◆ **WHAT IS BEING ASKED**: For the listing below, return the line containing "pink slope K7:K9 level 1 top 7 -> none", the line containing "orange brick E6", and all lines in between, exactly as written and nothing else.

▽

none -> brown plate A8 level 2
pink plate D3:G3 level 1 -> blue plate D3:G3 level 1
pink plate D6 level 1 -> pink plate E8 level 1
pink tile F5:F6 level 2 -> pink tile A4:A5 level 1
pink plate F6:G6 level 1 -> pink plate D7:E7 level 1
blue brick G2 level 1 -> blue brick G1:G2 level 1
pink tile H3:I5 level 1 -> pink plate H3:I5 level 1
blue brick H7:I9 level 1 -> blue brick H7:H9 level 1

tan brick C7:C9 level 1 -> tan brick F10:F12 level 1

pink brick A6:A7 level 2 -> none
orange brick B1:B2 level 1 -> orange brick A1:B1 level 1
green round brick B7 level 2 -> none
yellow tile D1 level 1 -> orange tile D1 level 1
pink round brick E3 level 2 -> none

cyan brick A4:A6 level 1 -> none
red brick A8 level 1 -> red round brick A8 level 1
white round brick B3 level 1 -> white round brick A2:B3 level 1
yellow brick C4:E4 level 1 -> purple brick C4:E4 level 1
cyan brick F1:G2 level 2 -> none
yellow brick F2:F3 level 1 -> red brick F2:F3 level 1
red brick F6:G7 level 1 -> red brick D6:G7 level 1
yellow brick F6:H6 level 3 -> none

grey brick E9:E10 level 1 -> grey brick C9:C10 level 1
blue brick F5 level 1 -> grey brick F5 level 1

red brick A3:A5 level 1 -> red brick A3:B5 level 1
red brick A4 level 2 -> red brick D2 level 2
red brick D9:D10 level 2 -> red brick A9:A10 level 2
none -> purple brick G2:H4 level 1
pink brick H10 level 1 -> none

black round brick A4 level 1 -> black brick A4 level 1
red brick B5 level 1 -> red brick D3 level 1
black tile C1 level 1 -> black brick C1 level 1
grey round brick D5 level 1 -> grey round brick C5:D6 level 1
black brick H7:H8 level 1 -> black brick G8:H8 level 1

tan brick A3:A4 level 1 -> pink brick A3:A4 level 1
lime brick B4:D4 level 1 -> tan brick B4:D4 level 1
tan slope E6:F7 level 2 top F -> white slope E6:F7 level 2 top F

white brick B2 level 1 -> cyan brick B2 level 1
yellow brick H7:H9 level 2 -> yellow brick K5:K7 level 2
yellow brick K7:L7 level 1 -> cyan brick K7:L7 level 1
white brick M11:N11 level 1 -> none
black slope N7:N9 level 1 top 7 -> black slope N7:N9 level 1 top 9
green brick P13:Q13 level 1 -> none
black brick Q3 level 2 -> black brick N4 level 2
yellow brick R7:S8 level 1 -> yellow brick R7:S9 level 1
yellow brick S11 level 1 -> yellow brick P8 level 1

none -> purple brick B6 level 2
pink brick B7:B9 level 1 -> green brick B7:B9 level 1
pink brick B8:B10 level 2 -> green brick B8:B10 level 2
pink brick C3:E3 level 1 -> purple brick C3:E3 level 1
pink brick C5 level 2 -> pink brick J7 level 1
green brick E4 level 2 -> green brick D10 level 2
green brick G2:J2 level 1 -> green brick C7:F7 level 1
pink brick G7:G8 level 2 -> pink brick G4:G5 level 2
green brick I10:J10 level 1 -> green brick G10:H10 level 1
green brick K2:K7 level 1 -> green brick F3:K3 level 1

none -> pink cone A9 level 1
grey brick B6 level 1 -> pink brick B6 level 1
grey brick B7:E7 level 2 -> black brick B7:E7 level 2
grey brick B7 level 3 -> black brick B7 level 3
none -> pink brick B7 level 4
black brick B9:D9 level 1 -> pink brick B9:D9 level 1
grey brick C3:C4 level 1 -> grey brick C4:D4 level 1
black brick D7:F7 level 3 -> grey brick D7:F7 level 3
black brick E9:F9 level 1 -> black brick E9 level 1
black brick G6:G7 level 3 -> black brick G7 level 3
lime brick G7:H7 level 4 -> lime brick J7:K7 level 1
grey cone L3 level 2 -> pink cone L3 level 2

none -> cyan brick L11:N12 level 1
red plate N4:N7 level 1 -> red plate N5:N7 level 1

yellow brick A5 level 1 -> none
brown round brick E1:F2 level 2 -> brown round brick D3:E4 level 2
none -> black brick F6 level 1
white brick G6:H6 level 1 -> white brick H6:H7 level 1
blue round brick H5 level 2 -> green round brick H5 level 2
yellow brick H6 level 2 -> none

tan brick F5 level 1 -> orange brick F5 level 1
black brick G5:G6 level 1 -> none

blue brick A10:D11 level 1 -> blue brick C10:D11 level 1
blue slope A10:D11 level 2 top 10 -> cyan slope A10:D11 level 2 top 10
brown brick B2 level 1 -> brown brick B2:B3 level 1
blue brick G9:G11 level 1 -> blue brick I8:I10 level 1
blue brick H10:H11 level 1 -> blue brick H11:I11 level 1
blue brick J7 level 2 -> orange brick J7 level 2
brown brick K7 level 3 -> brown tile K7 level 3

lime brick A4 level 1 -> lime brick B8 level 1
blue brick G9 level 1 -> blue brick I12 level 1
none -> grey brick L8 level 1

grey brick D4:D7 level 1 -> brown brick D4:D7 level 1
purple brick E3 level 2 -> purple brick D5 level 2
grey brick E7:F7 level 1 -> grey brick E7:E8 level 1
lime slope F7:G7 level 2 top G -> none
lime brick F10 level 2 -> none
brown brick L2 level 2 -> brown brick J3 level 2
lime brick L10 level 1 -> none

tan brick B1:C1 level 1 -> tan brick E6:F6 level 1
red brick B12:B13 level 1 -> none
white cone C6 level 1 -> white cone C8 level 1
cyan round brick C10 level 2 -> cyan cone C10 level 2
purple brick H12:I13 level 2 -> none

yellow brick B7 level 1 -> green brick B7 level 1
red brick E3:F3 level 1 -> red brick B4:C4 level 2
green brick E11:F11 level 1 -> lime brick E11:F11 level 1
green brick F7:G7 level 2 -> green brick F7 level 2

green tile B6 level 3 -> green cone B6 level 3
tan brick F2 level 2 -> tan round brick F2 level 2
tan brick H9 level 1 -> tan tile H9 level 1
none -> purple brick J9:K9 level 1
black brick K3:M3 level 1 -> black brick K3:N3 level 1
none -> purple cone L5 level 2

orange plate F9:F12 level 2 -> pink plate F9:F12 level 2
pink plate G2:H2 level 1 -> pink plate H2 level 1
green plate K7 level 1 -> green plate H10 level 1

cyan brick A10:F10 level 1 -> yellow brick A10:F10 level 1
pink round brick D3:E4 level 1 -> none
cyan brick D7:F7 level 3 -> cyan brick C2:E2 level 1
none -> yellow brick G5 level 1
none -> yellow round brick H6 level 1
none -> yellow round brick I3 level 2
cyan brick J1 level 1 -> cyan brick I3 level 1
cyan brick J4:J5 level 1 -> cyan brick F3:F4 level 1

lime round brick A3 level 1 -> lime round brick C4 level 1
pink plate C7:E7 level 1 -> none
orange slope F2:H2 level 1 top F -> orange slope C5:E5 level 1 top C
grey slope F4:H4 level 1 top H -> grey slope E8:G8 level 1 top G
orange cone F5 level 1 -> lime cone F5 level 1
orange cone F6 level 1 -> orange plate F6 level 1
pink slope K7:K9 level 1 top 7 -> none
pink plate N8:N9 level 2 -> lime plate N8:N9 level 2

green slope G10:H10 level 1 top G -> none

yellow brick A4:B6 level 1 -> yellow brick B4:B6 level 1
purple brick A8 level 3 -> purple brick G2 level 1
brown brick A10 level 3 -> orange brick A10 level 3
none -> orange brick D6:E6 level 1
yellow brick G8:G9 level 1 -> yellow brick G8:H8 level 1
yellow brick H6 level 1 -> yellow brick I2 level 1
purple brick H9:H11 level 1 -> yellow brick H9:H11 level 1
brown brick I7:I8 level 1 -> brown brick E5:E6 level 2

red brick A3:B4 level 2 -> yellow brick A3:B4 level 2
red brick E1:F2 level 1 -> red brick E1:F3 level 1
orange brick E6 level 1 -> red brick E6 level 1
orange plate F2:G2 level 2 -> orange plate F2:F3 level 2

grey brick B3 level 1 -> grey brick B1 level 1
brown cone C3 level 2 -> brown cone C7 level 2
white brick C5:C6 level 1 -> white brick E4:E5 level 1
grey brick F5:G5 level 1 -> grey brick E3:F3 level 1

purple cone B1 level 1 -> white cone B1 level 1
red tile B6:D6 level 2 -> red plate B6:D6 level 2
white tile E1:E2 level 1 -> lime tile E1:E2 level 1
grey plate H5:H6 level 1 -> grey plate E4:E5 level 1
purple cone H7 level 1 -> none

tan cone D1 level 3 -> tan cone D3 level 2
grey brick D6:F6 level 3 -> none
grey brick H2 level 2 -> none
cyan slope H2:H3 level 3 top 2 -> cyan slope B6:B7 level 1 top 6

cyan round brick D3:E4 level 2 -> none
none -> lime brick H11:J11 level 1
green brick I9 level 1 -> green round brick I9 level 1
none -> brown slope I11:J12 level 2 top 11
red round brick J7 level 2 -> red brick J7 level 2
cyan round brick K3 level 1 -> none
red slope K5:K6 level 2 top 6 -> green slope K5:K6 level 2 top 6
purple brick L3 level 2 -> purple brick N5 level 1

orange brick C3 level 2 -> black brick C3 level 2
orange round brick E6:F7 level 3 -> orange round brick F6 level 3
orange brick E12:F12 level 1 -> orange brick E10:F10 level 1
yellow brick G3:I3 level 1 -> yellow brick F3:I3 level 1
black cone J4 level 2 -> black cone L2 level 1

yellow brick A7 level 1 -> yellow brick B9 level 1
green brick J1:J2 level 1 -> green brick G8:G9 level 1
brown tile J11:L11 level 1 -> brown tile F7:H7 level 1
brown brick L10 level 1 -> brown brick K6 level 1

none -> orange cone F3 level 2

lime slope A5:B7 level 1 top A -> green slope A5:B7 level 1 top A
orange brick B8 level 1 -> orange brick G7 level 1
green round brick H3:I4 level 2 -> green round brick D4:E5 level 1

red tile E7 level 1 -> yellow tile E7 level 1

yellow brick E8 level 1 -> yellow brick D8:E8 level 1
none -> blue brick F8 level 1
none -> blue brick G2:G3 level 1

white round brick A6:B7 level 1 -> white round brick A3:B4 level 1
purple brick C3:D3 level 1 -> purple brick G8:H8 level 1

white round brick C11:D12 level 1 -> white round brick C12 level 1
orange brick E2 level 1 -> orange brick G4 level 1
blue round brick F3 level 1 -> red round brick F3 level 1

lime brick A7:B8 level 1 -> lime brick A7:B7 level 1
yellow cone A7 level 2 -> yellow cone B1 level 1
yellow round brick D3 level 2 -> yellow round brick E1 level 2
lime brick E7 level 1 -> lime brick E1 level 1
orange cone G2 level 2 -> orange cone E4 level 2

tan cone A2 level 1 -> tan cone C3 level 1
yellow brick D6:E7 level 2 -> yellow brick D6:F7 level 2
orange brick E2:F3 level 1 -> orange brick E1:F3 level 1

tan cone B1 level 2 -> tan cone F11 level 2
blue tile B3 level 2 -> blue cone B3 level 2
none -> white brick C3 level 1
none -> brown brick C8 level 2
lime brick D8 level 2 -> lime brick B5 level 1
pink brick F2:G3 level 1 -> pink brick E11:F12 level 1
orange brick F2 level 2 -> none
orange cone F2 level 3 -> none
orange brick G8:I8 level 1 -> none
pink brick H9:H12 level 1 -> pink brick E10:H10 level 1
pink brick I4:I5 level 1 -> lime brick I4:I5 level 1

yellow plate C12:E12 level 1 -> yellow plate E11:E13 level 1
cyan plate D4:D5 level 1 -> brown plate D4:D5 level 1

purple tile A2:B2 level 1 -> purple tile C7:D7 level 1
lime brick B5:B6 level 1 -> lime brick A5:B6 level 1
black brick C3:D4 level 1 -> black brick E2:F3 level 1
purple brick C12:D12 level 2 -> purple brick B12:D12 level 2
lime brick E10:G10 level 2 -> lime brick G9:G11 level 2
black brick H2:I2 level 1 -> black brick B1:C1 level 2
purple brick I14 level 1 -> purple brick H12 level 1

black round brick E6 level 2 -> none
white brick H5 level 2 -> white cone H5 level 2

△

◆ **EXPECTED ANSWER**:
pink slope K7:K9 level 1 top 7 -> none
pink plate N8:N9 level 2 -> lime plate N8:N9 level 2

green slope G10:H10 level 1 top G -> none

yellow brick A4:B6 level 1 -> yellow brick B4:B6 level 1
purple brick A8 level 3 -> purple brick G2 level 1
brown brick A10 level 3 -> orange brick A10 level 3
none -> orange brick D6:E6 level 1
yellow brick G8:G9 level 1 -> yellow brick G8:H8 level 1
yellow brick H6 level 1 -> yellow brick I2 level 1
purple brick H9:H11 level 1 -> yellow brick H9:H11 level 1
brown brick I7:I8 level 1 -> brown brick E5:E6 level 2

red brick A3:B4 level 2 -> yellow brick A3:B4 level 2
red brick E1:F2 level 1 -> red brick E1:F3 level 1
orange brick E6 level 1 -> red brick E6 level 1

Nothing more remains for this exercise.